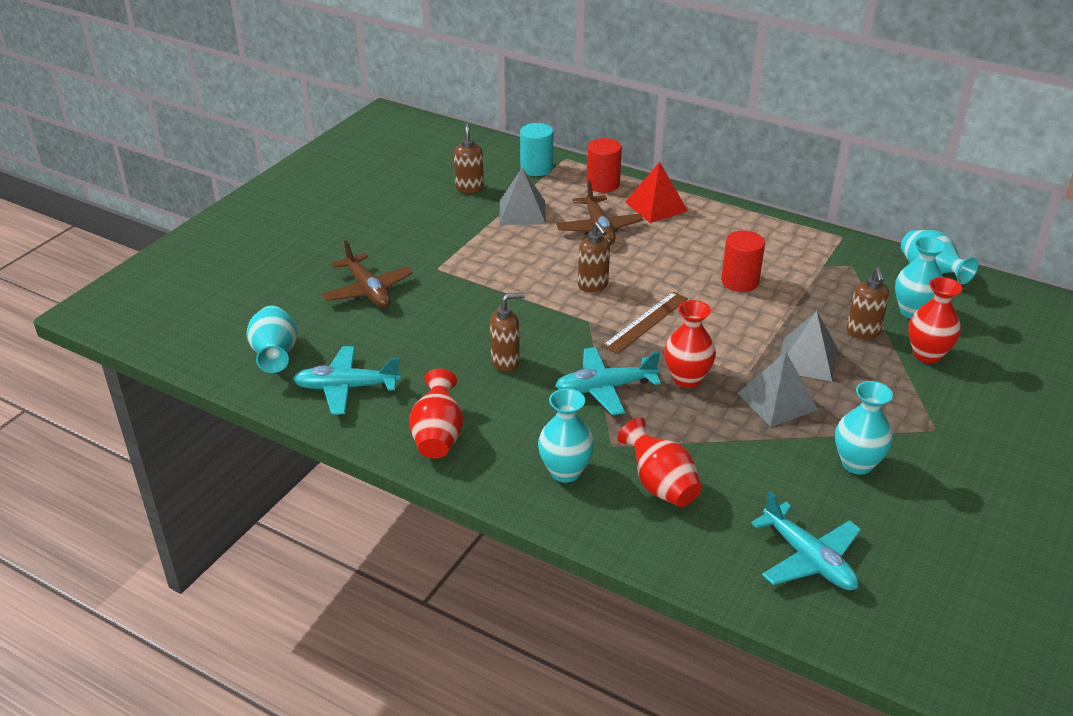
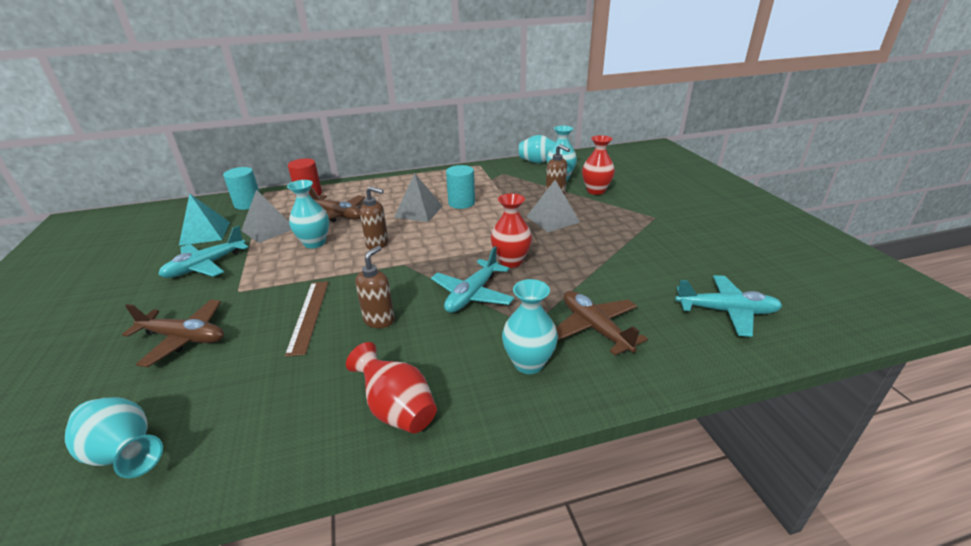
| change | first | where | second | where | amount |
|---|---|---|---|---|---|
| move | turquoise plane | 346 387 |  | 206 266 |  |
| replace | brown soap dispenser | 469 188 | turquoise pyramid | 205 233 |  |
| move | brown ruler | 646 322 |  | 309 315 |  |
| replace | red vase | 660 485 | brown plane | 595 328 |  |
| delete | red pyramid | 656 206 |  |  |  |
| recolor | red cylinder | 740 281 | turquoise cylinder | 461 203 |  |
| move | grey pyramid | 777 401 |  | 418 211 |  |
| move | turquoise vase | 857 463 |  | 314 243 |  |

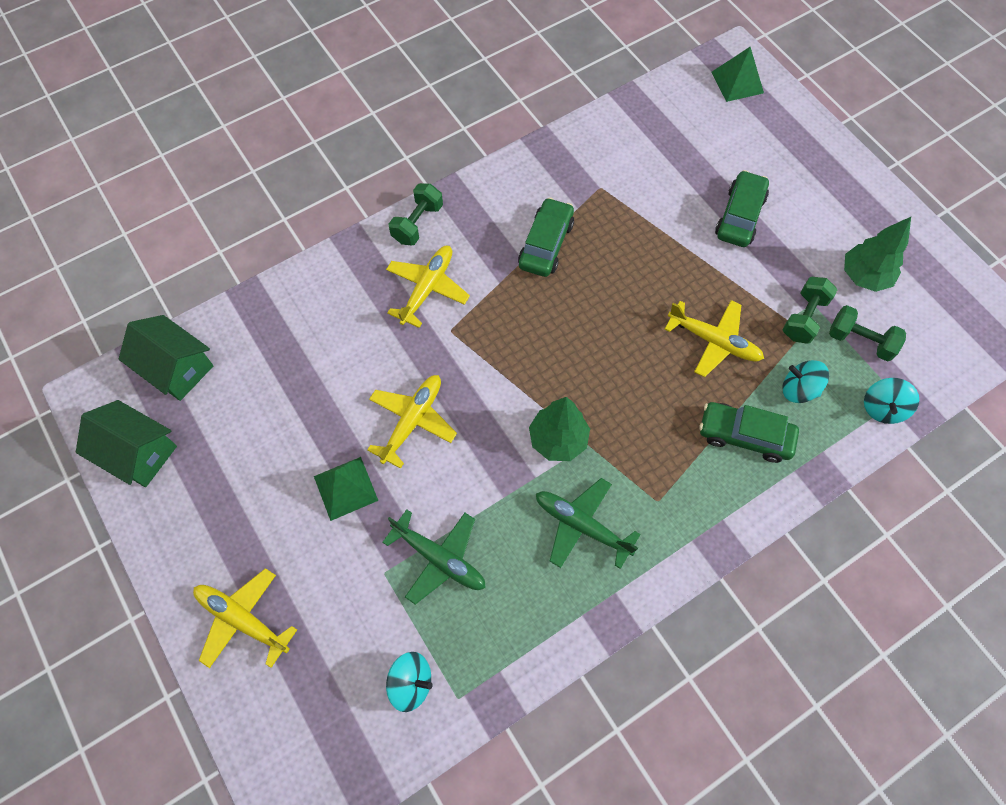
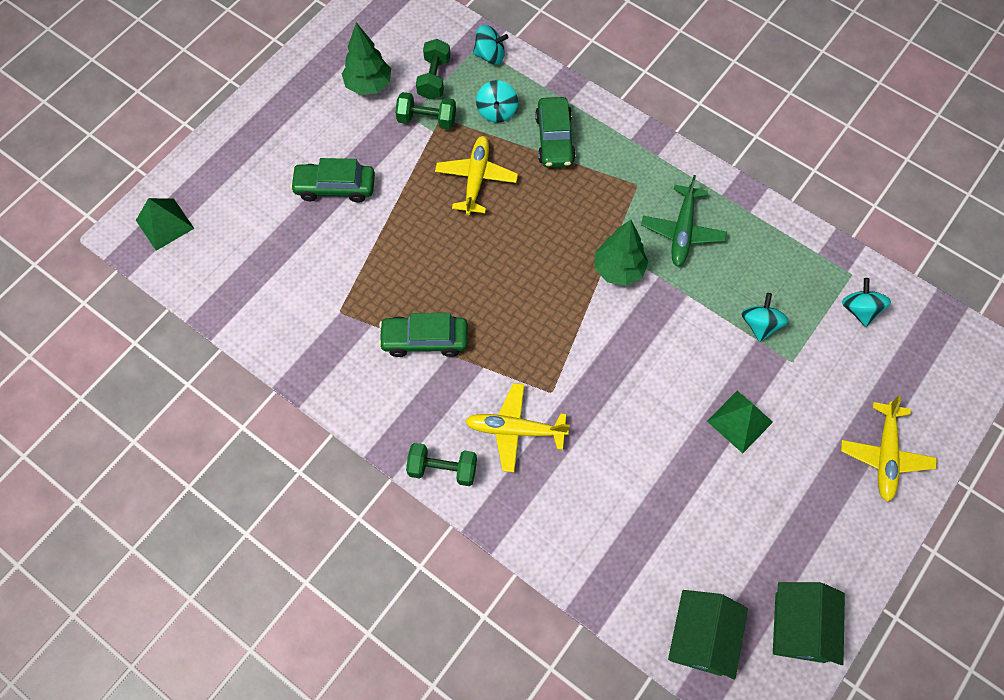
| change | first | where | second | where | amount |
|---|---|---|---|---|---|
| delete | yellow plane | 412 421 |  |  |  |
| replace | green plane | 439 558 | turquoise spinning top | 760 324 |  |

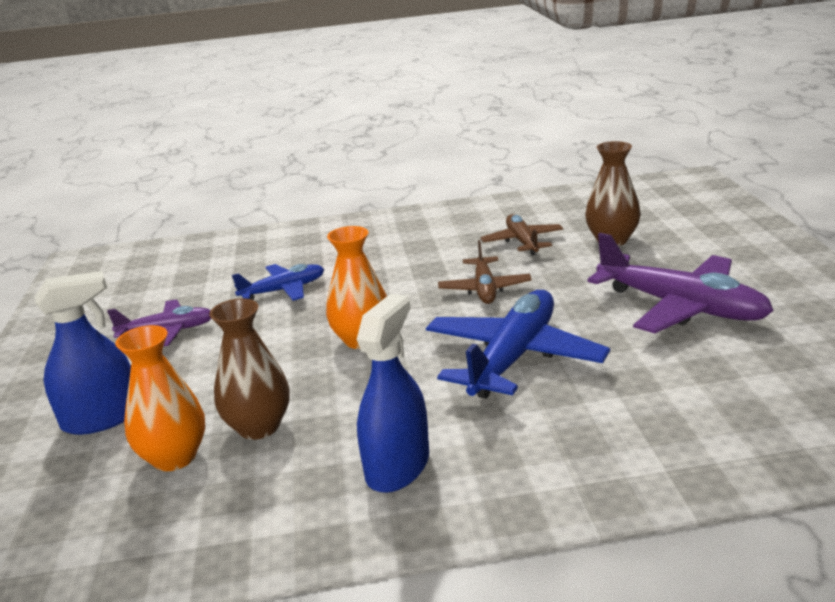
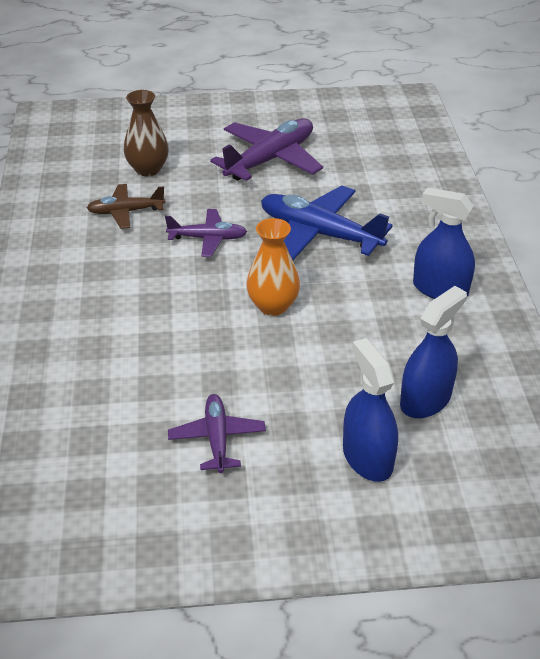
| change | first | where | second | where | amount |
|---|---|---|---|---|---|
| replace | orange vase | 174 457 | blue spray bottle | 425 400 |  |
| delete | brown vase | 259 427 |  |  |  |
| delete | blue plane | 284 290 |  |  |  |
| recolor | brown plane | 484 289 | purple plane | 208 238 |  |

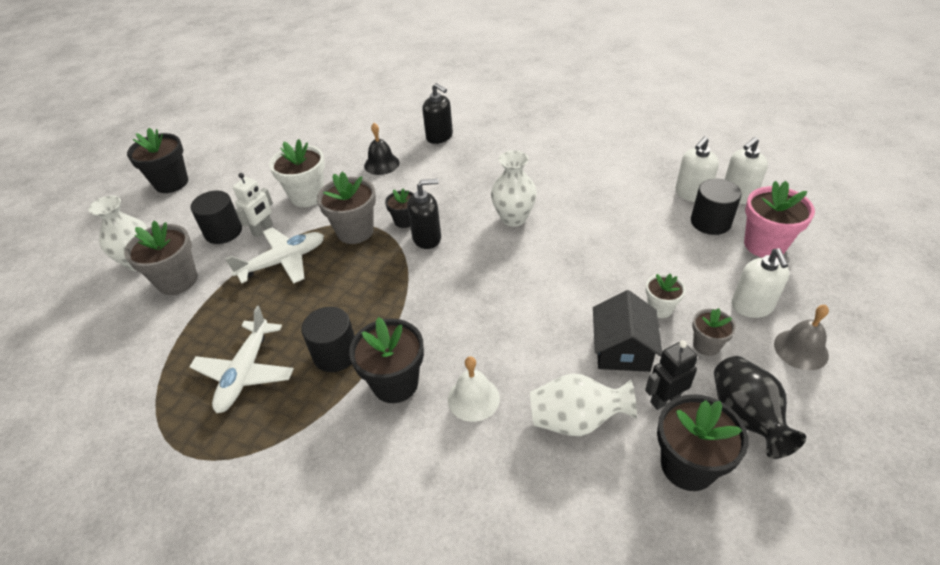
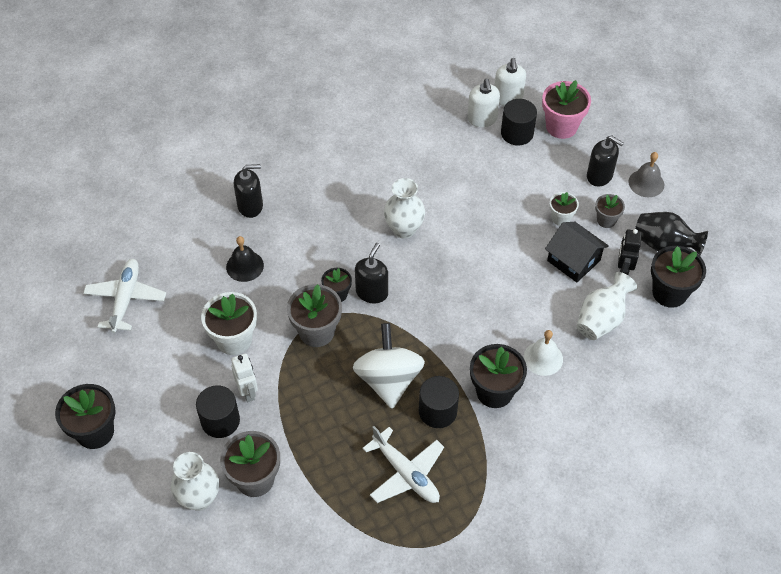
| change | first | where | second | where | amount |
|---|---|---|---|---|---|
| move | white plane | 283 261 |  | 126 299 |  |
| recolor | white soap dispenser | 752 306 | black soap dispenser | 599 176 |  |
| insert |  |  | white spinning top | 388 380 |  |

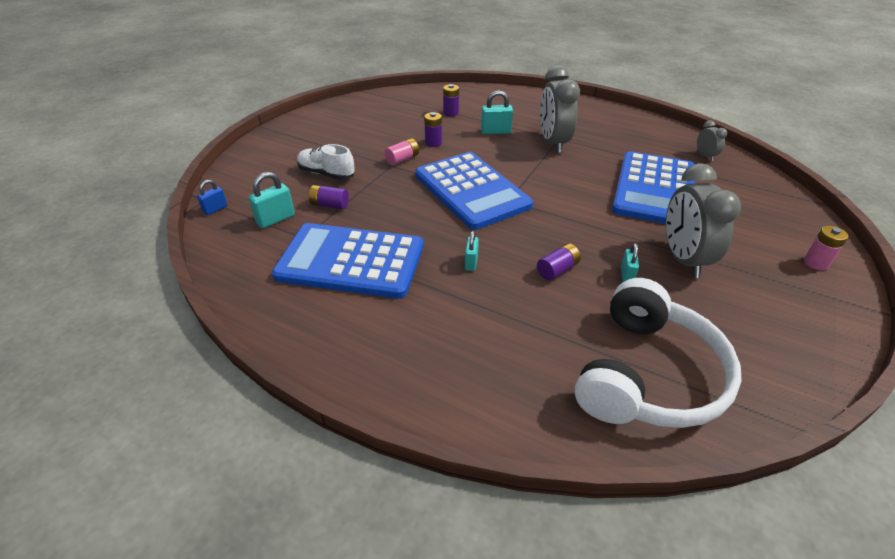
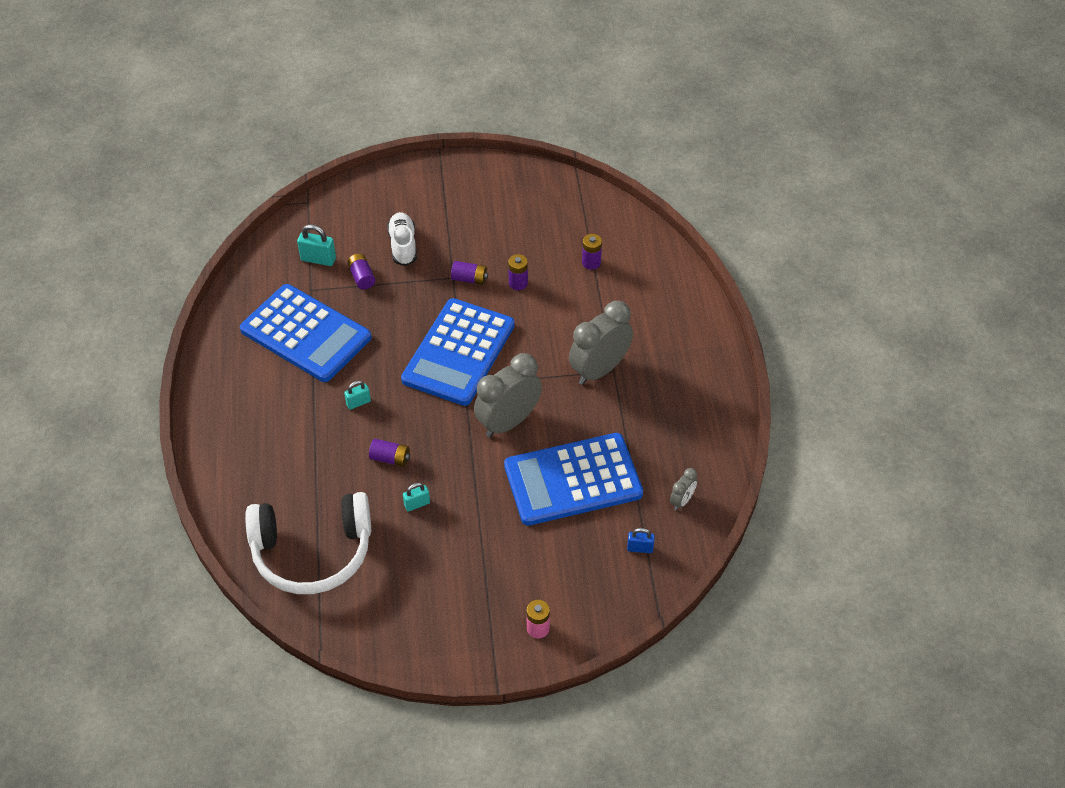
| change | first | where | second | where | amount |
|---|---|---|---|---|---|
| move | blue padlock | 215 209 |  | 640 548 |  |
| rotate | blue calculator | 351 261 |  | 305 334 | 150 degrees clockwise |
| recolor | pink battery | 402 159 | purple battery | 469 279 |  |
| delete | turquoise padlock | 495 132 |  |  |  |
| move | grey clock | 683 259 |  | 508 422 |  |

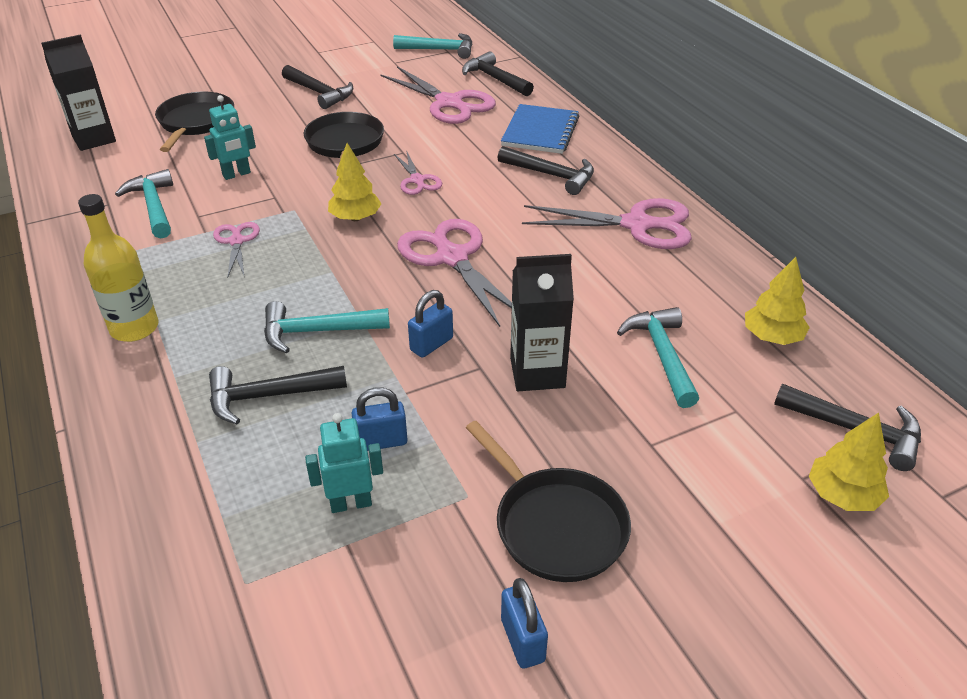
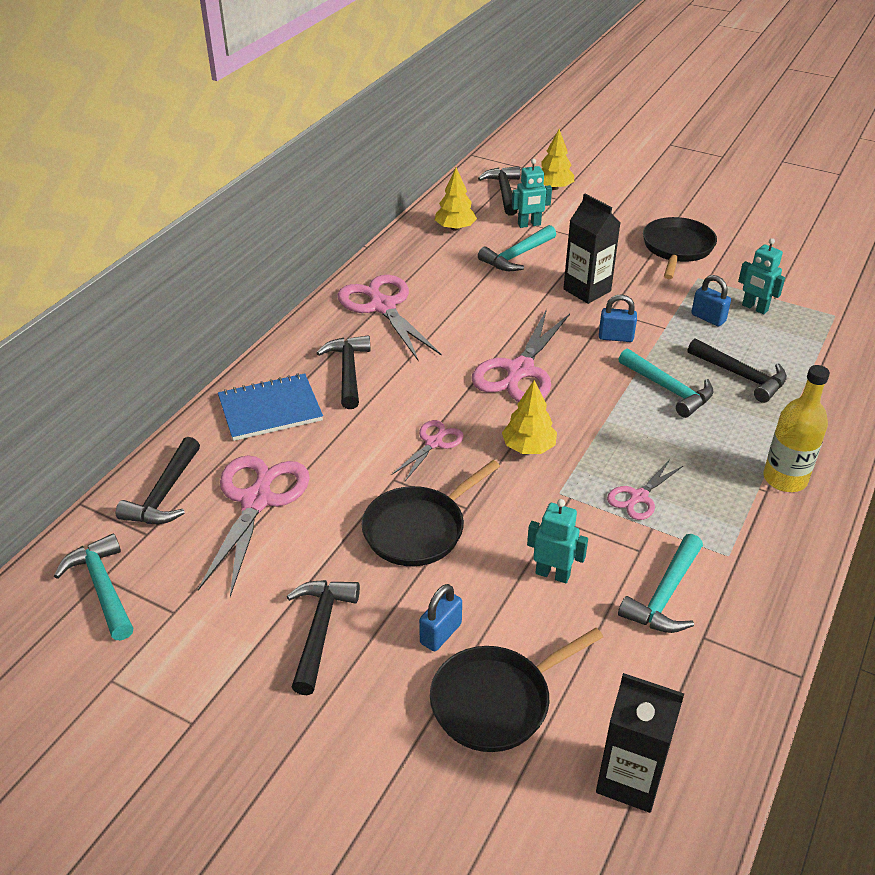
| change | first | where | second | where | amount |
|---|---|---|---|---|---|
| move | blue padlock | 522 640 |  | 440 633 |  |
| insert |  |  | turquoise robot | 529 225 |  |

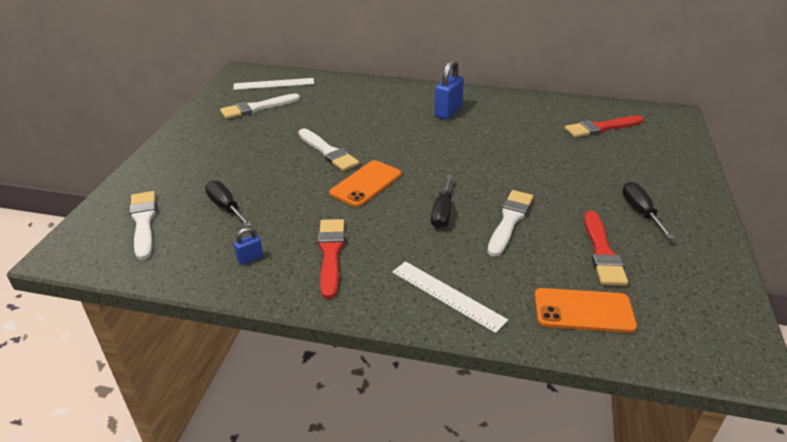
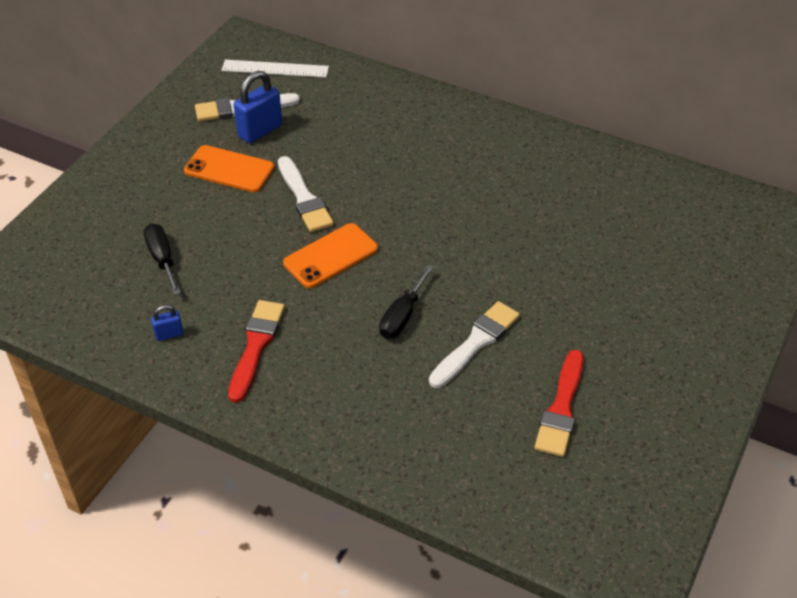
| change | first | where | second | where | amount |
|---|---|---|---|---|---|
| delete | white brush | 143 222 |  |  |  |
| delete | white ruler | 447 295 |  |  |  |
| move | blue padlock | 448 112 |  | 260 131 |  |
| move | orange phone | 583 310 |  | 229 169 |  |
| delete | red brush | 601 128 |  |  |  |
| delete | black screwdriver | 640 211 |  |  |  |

= = = =

- _Exercise_
Output the full listing above exactly, excluding all pictures.

- _Answer for this exercise_
| change | first | where | second | where | amount |
|---|---|---|---|---|---|
| move | turquoise plane | 346 387 |  | 206 266 |  |
| replace | brown soap dispenser | 469 188 | turquoise pyramid | 205 233 |  |
| move | brown ruler | 646 322 |  | 309 315 |  |
| replace | red vase | 660 485 | brown plane | 595 328 |  |
| delete | red pyramid | 656 206 |  |  |  |
| recolor | red cylinder | 740 281 | turquoise cylinder | 461 203 |  |
| move | grey pyramid | 777 401 |  | 418 211 |  |
| move | turquoise vase | 857 463 |  | 314 243 |  |

| change | first | where | second | where | amount |
|---|---|---|---|---|---|
| delete | yellow plane | 412 421 |  |  |  |
| replace | green plane | 439 558 | turquoise spinning top | 760 324 |  |

| change | first | where | second | where | amount |
|---|---|---|---|---|---|
| replace | orange vase | 174 457 | blue spray bottle | 425 400 |  |
| delete | brown vase | 259 427 |  |  |  |
| delete | blue plane | 284 290 |  |  |  |
| recolor | brown plane | 484 289 | purple plane | 208 238 |  |

| change | first | where | second | where | amount |
|---|---|---|---|---|---|
| move | white plane | 283 261 |  | 126 299 |  |
| recolor | white soap dispenser | 752 306 | black soap dispenser | 599 176 |  |
| insert |  |  | white spinning top | 388 380 |  |

| change | first | where | second | where | amount |
|---|---|---|---|---|---|
| move | blue padlock | 215 209 |  | 640 548 |  |
| rotate | blue calculator | 351 261 |  | 305 334 | 150 degrees clockwise |
| recolor | pink battery | 402 159 | purple battery | 469 279 |  |
| delete | turquoise padlock | 495 132 |  |  |  |
| move | grey clock | 683 259 |  | 508 422 |  |

| change | first | where | second | where | amount |
|---|---|---|---|---|---|
| move | blue padlock | 522 640 |  | 440 633 |  |
| insert |  |  | turquoise robot | 529 225 |  |

| change | first | where | second | where | amount |
|---|---|---|---|---|---|
| delete | white brush | 143 222 |  |  |  |
| delete | white ruler | 447 295 |  |  |  |
| move | blue padlock | 448 112 |  | 260 131 |  |
| move | orange phone | 583 310 |  | 229 169 |  |
| delete | red brush | 601 128 |  |  |  |
| delete | black screwdriver | 640 211 |  |  |  |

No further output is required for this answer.